Segment Start: DATA FOR ANALYSIS

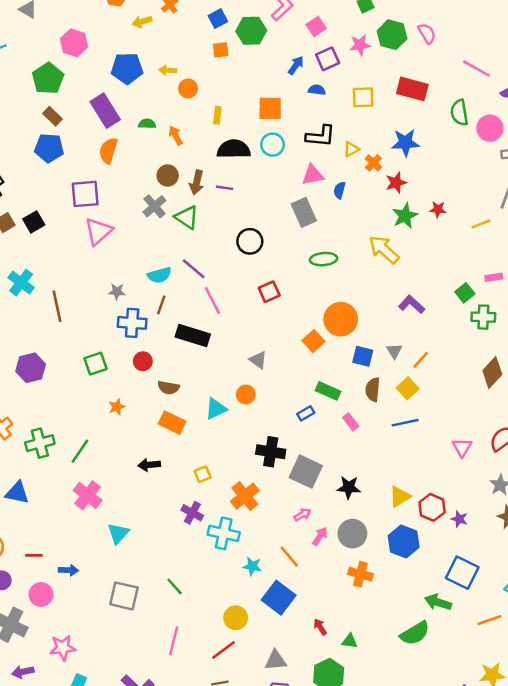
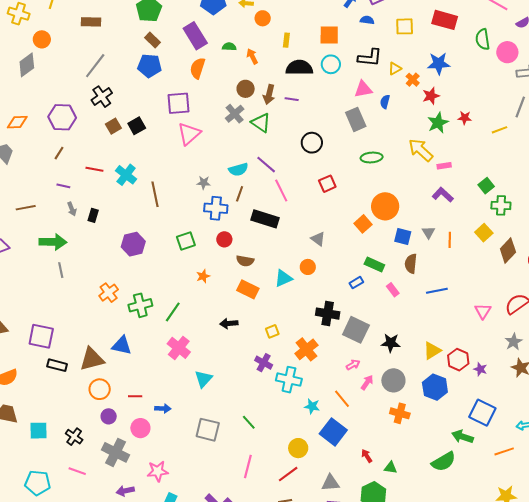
pink rectangle: (494, 277) -> (444, 166), moved
orange line: (421, 360) -> (450, 240), turned -42
yellow square: (408, 388) -> (484, 233), moved

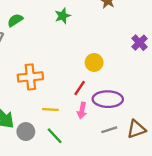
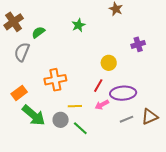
purple cross: (140, 43) -> (138, 44), moved, turned 32
pink arrow: (82, 110) -> (102, 105), turned 56
gray circle: (26, 132) -> (61, 120), moved

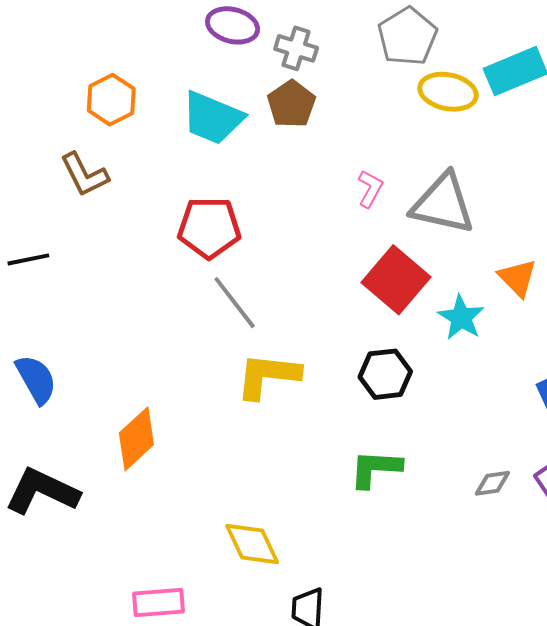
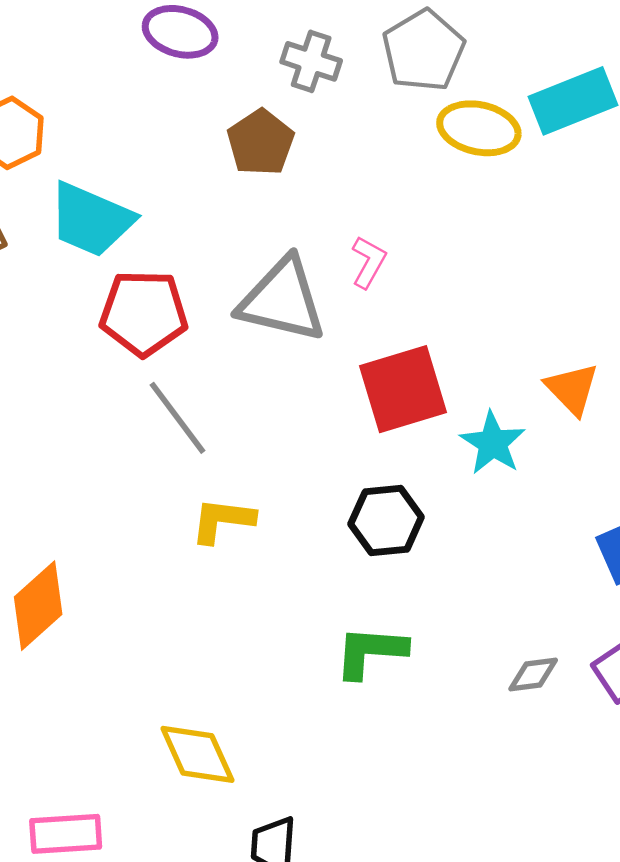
gray cross: (296, 48) -> (311, 61), moved
cyan trapezoid: (212, 118) -> (91, 220), moved
gray triangle: (443, 204) -> (282, 300), moved
red square: (396, 280) -> (403, 389), turned 32
yellow L-shape: (268, 376) -> (222, 520), size x0.7

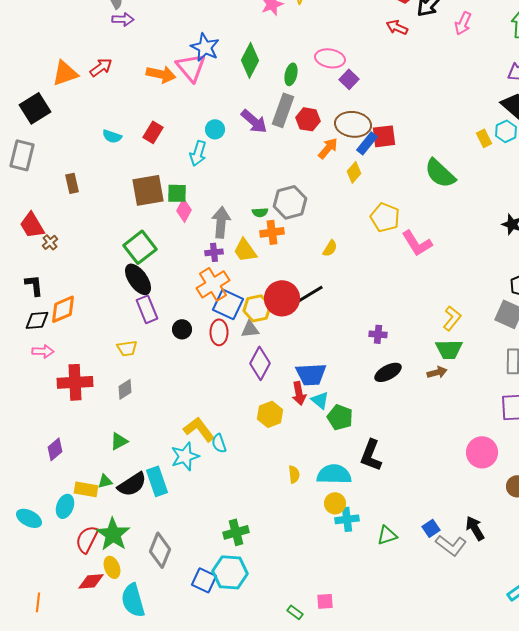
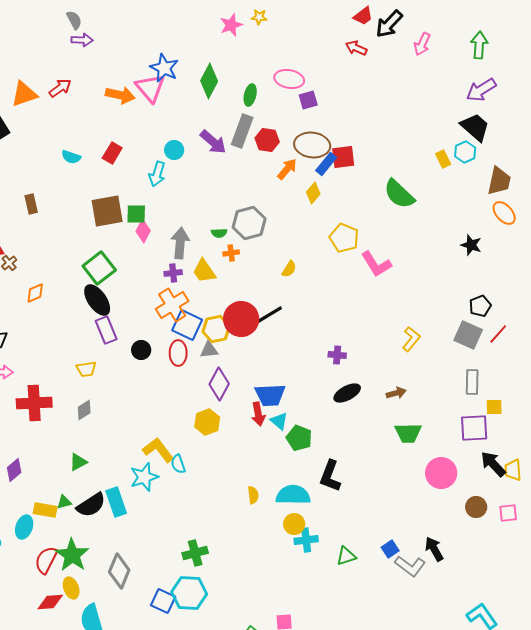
purple square: (349, 79) -> (308, 100), turned 30
orange cross: (272, 232) -> (231, 253), size x0.7
orange diamond: (63, 309) -> (35, 293), moved, size x0.7
green trapezoid: (449, 349) -> (408, 433), moved
yellow hexagon: (270, 414) -> (207, 422), moved

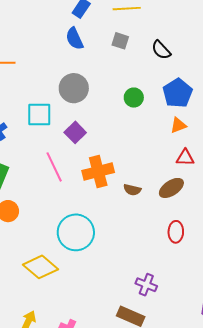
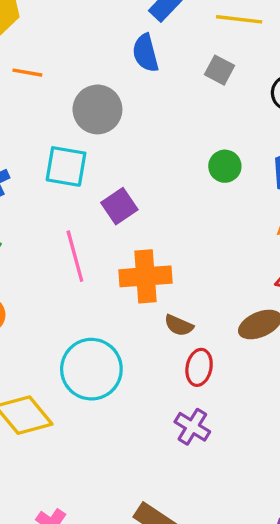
gray circle: (74, 88) -> (97, 109), moved
brown semicircle: (132, 190) -> (179, 325), moved
red ellipse: (176, 232) -> (199, 367), moved
purple cross: (146, 285) -> (192, 427), moved

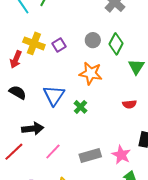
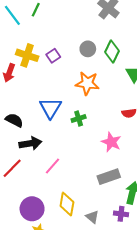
black semicircle: (18, 92) -> (14, 120), moved
green cross: (81, 107) -> (79, 119), turned 32
gray rectangle: (90, 155) -> (109, 177), moved
pink star: (121, 155) -> (111, 142), moved

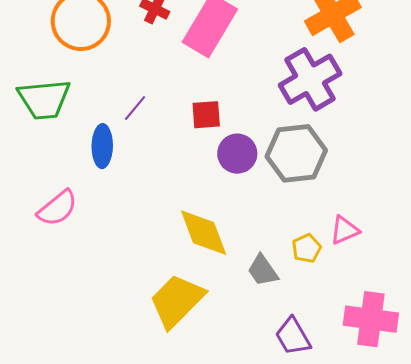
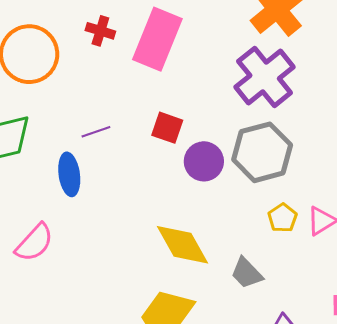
purple line: (135, 108) -> (96, 132), turned 40
red square: (206, 115) -> (167, 128), turned 32
yellow pentagon: (307, 248) -> (283, 218), moved

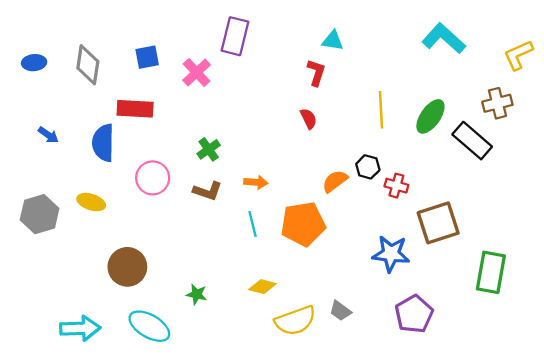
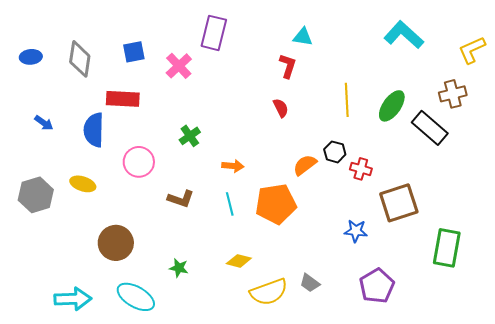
brown L-shape: (208, 191) -> (181, 199), moved
blue star: (391, 254) -> (356, 231), size x0.7

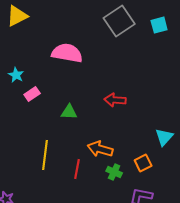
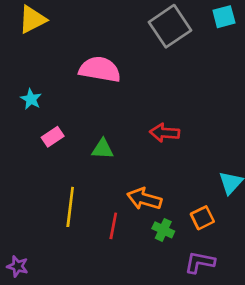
cyan square: (159, 25) -> (224, 17), moved
pink rectangle: (32, 94) -> (53, 137), moved

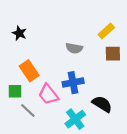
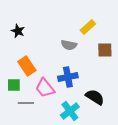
yellow rectangle: (106, 31) -> (88, 27), moved
gray line: (28, 111) -> (26, 103), turned -42

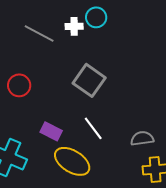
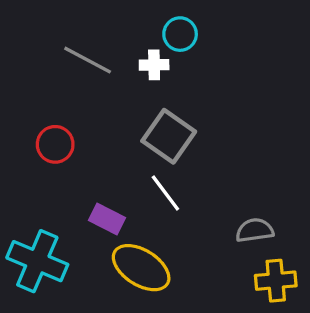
white cross: (74, 26) -> (154, 65), moved
white line: (93, 128) -> (165, 193), moved

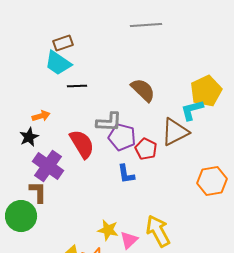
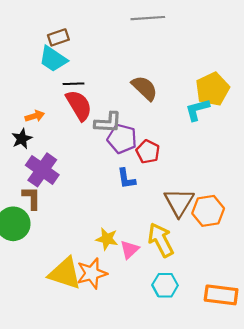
brown triangle: (175, 132) -> (179, 202), moved, turned -32
red semicircle: (82, 144) -> (79, 105), moved
orange hexagon: (212, 181) -> (208, 211), moved

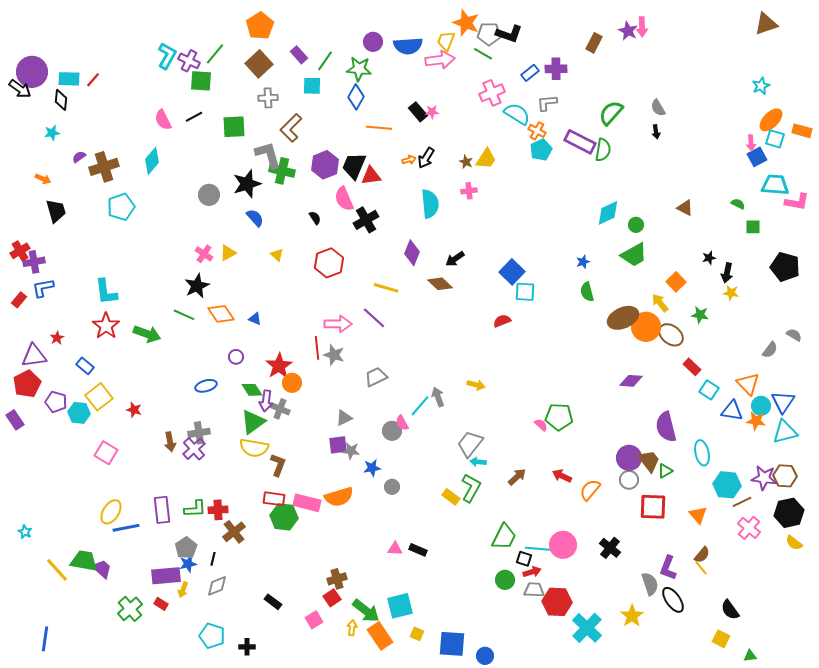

Segment End: DATA FOR ANALYSIS

### YOUR INSTRUCTIONS
Your answer should be one number, the count of lines in the entries holding the string "shape".

### SOLUTION TO THIS EXERCISE
2